Task description:
An exact transcript is needed of the material below, beginning at the line that contains "DIGITS2 pin DIO: SCL -> A0" and continuing through its last line; nothing else should appear.

Data records:

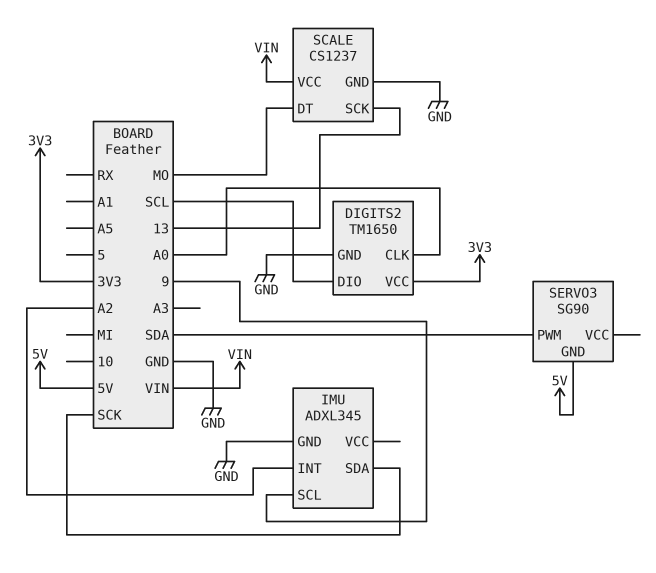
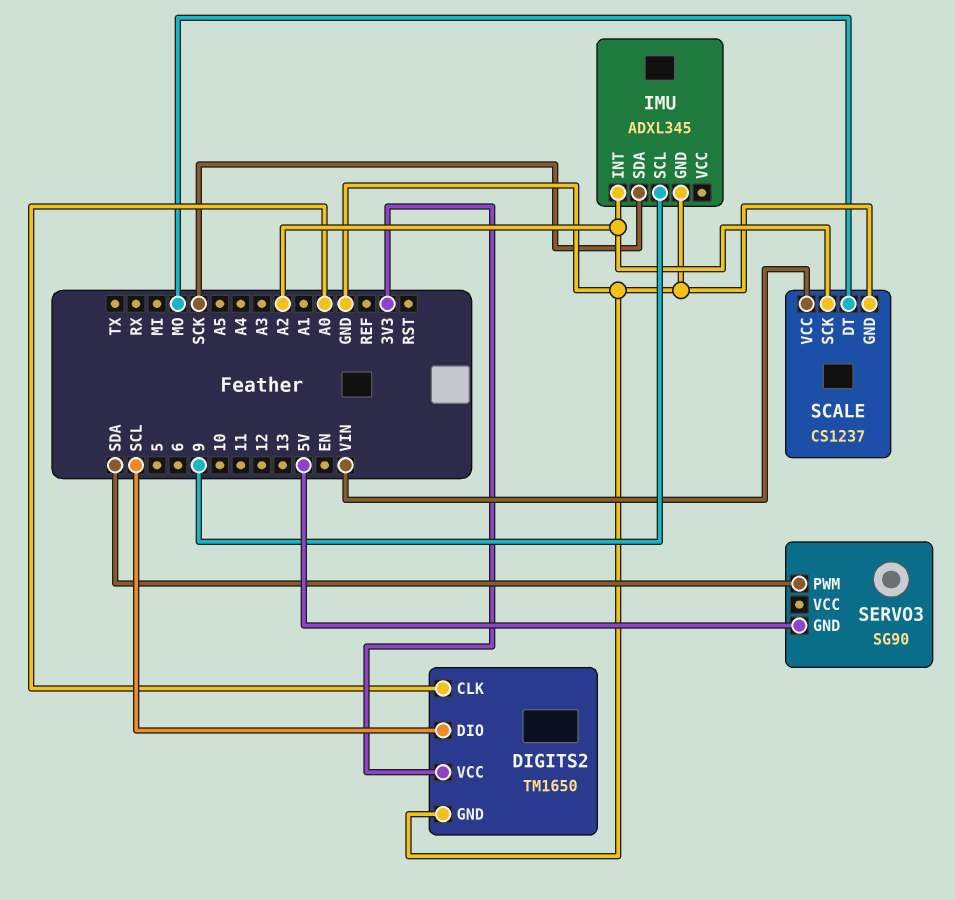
SCALE pin SCK: 13 -> A2

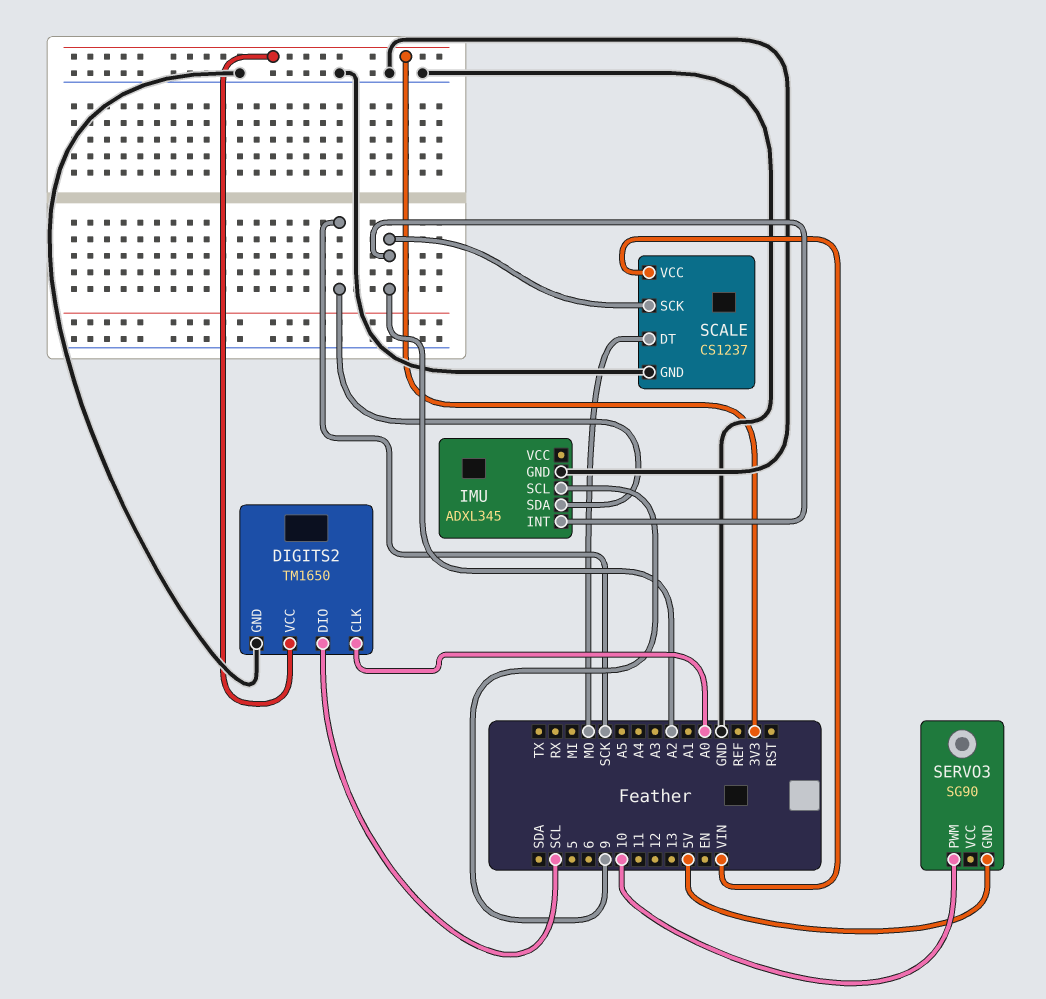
SERVO3 pin PWM: SDA -> 10

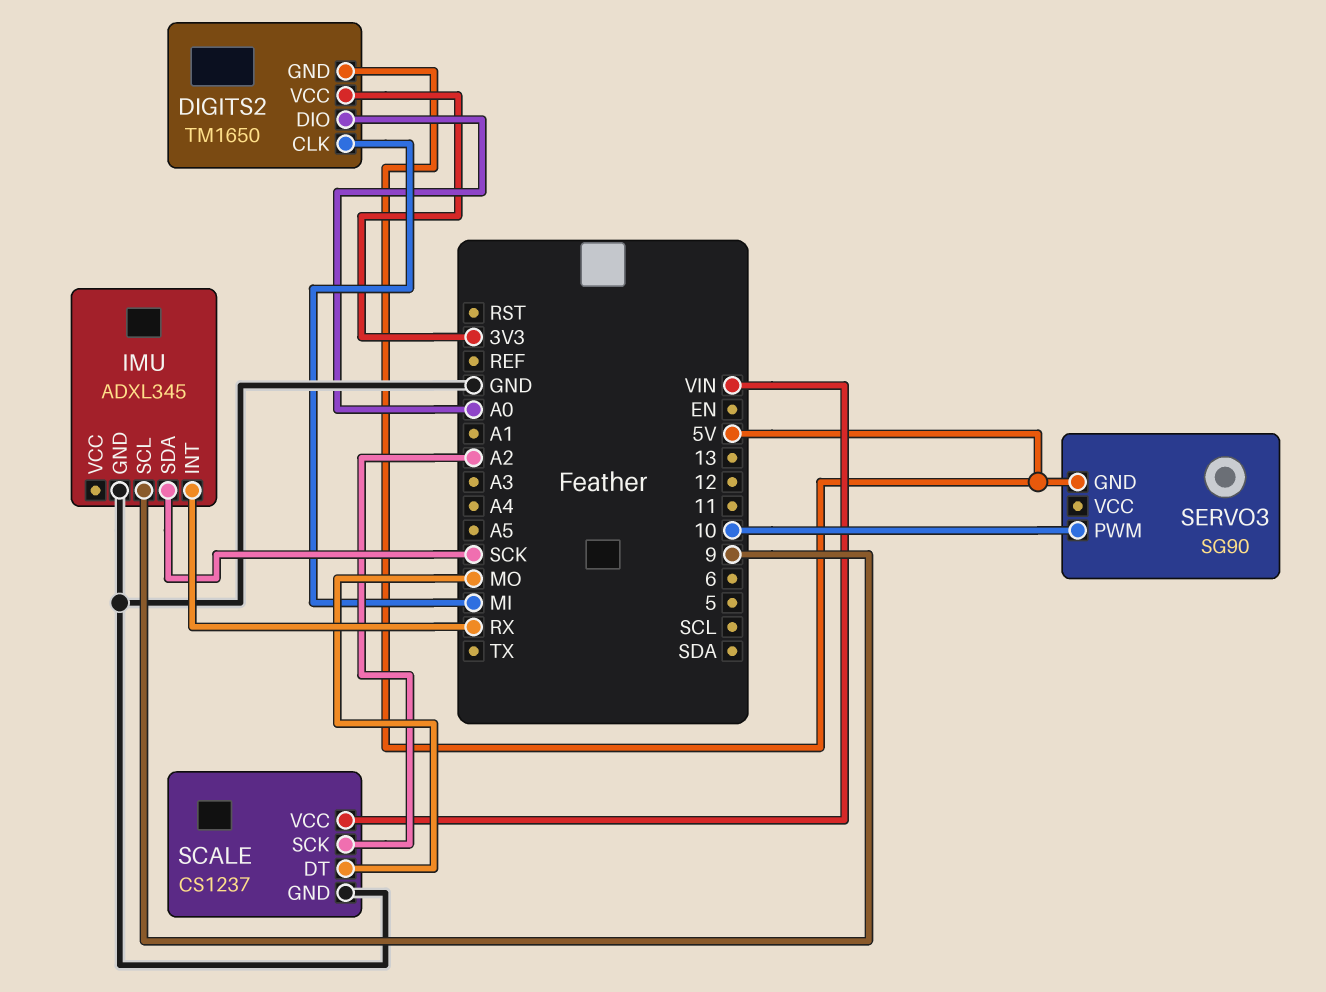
DIGITS2 pin CLK: A0 -> MI
DIGITS2 pin DIO: SCL -> A0
DIGITS2 pin GND: GND -> 5V
IMU pin INT: A2 -> RX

Solution to this problem:
DIGITS2 pin DIO: SCL -> A0
DIGITS2 pin GND: GND -> 5V
IMU pin INT: A2 -> RX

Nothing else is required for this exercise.